What is being asked ->
Your answer must be every line of the data that contains "XNOR".

Exercise materials ->
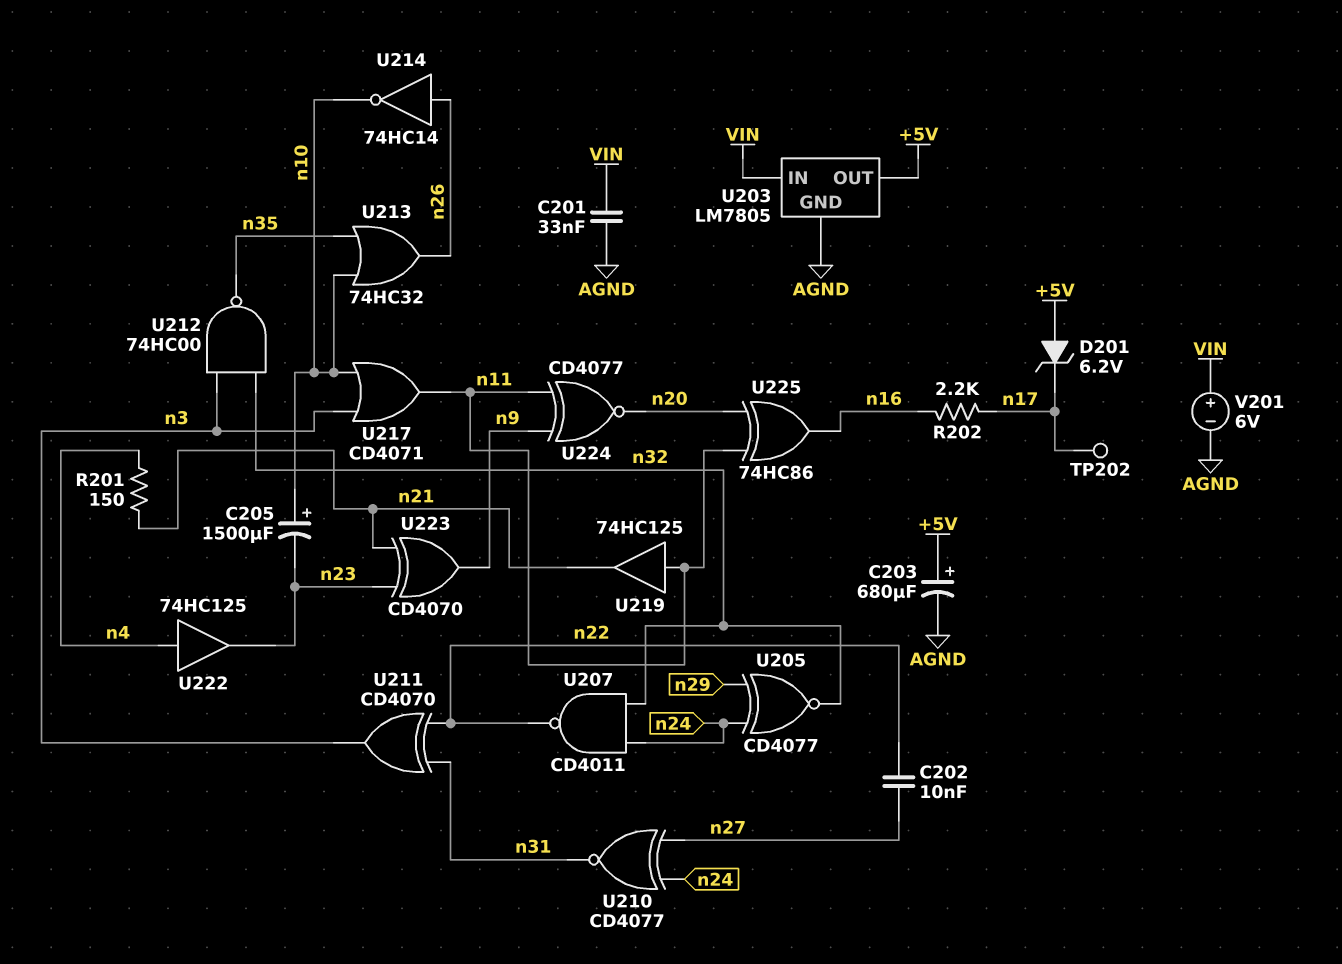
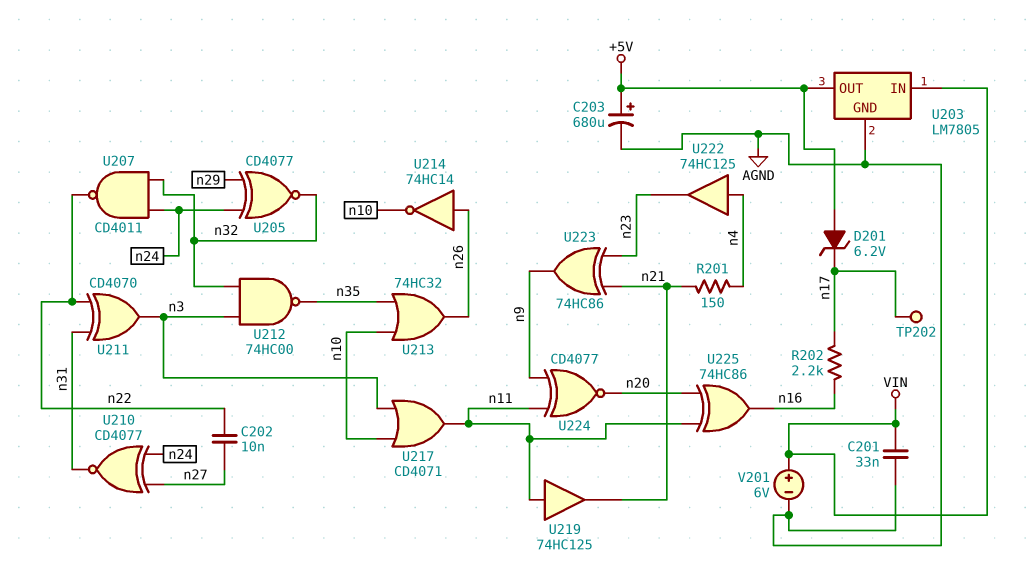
C205: 1500uF (plus n10, minus n23) -> none
U223: XOR CD4070 (in n21, in n23, out n9) -> XOR 74HC86 (in n21, in n23, out n9)

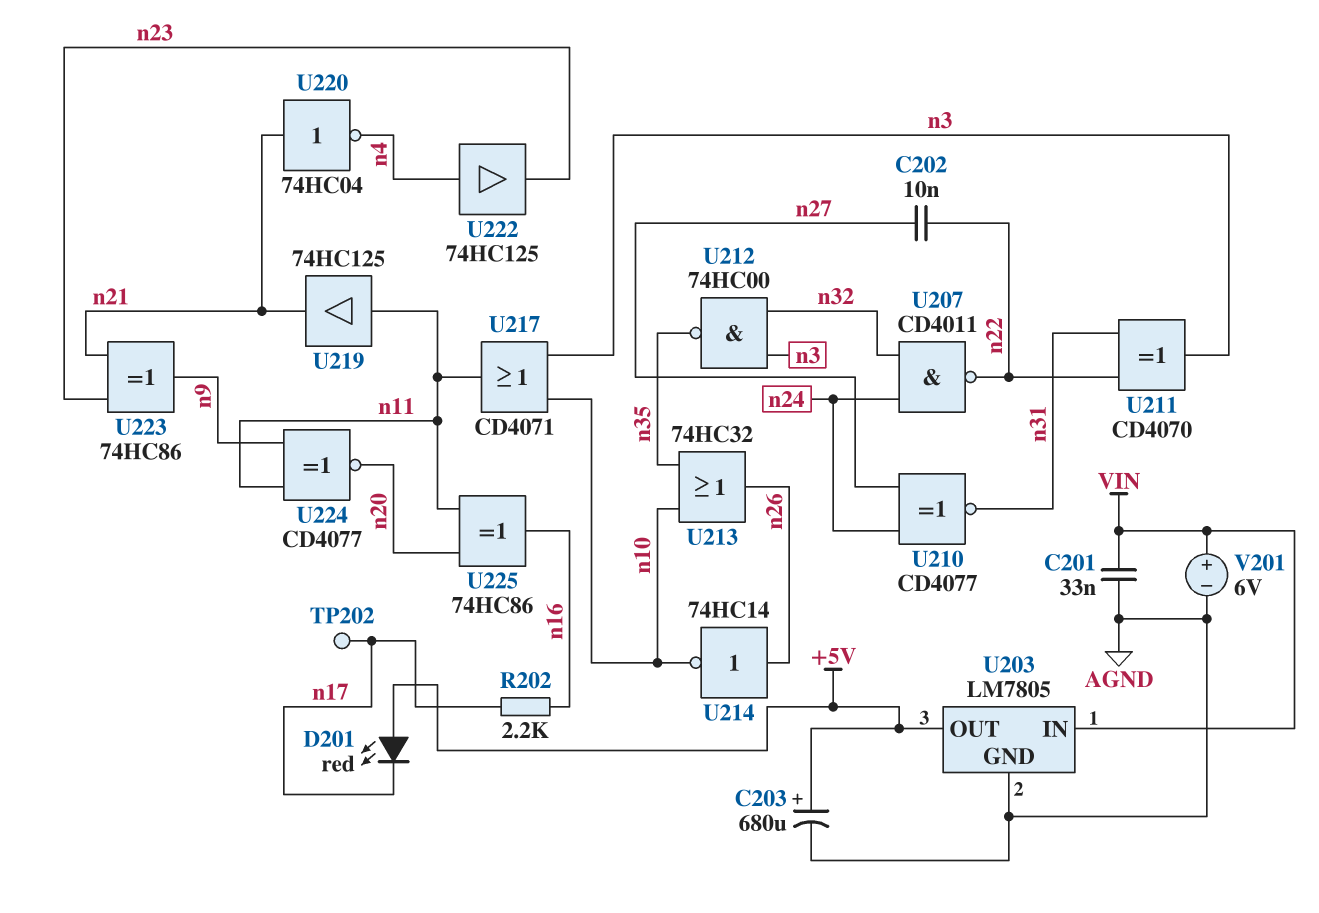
D201: zener 6.2V (A +5V, K n17) -> LED red (A +5V, K n17)
R201: 150 (n4, n21) -> none
U205: XNOR CD4077 (in n24, in n29, out n32) -> none
U220: none -> NOT 74HC04 (in n21, out n4)

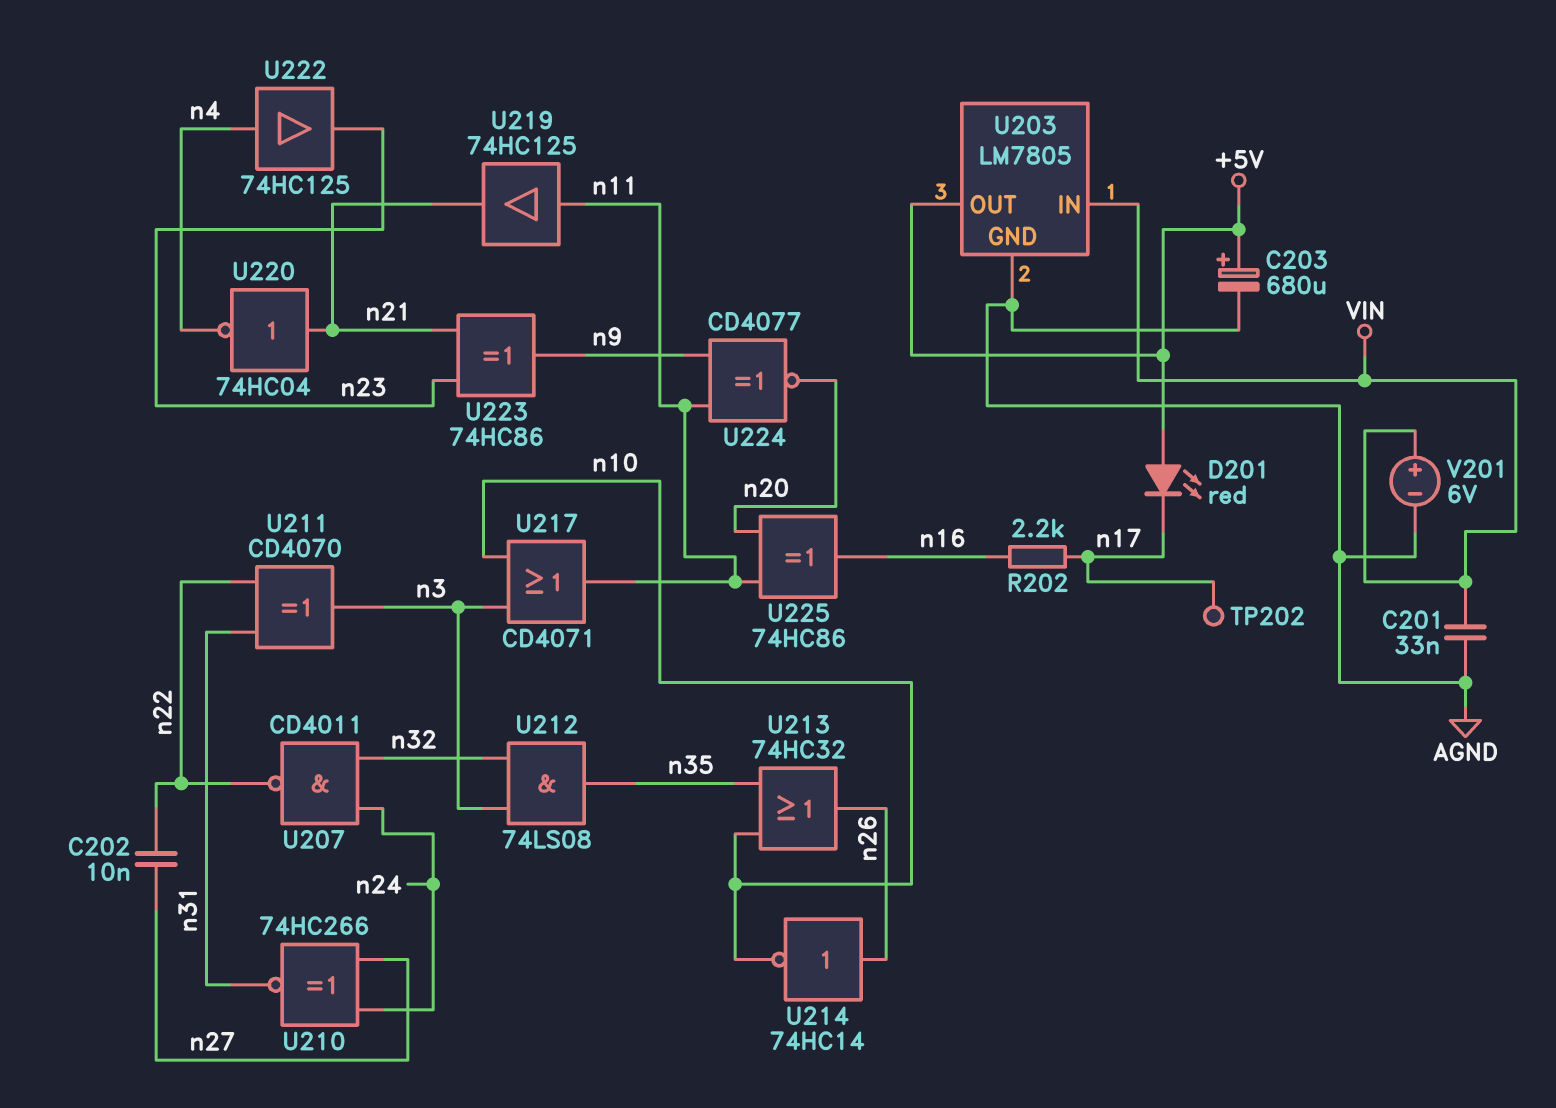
U210: XNOR CD4077 (in n24, in n27, out n31) -> XNOR 74HC266 (in n24, in n27, out n31)
U212: NAND 74HC00 (in n3, in n32, out n35) -> AND 74LS08 (in n3, in n32, out n35)

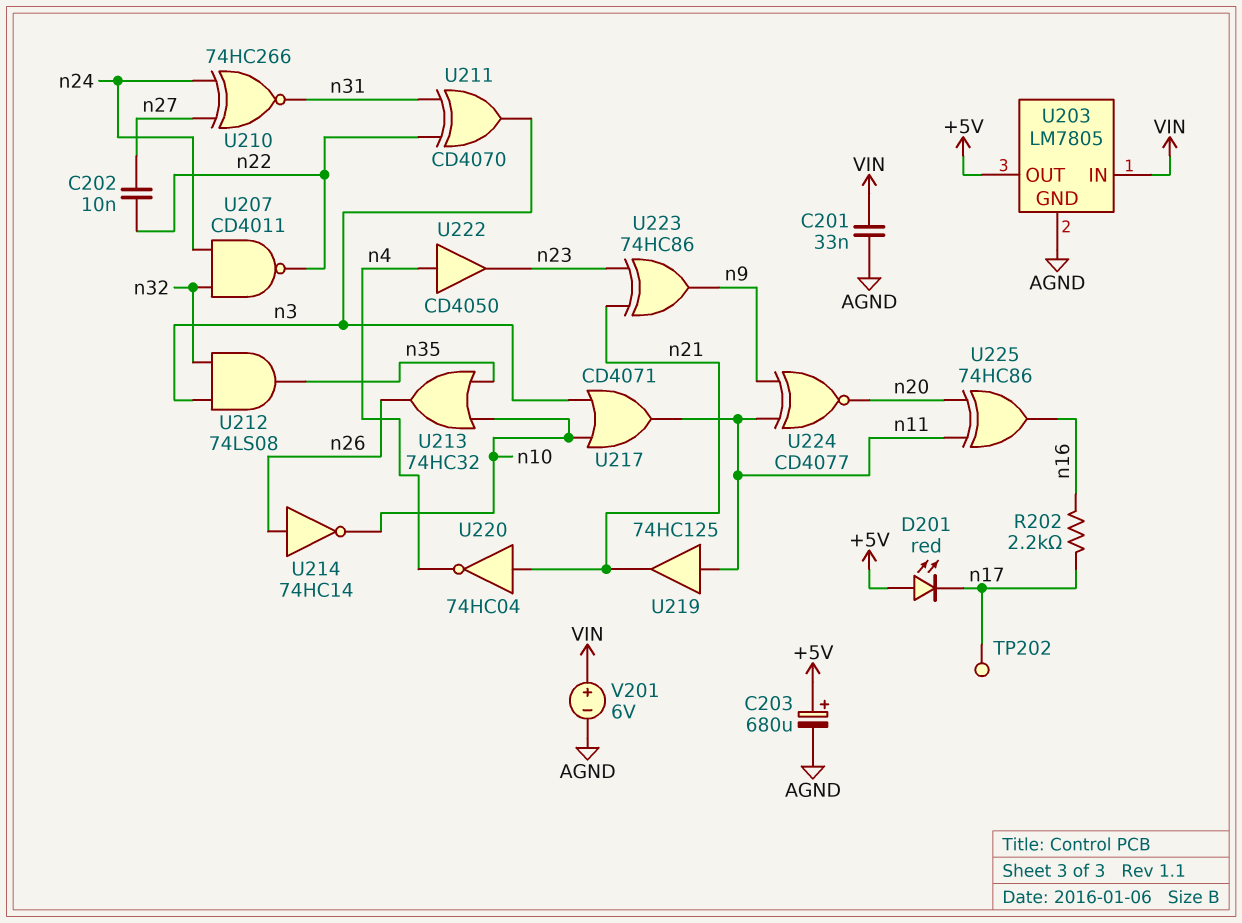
U222: buffer 74HC125 (in n4, out n23) -> buffer CD4050 (in n4, out n23)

Exercise result ->
U205: XNOR CD4077 (in n24, in n29, out n32) -> none
U210: XNOR CD4077 (in n24, in n27, out n31) -> XNOR 74HC266 (in n24, in n27, out n31)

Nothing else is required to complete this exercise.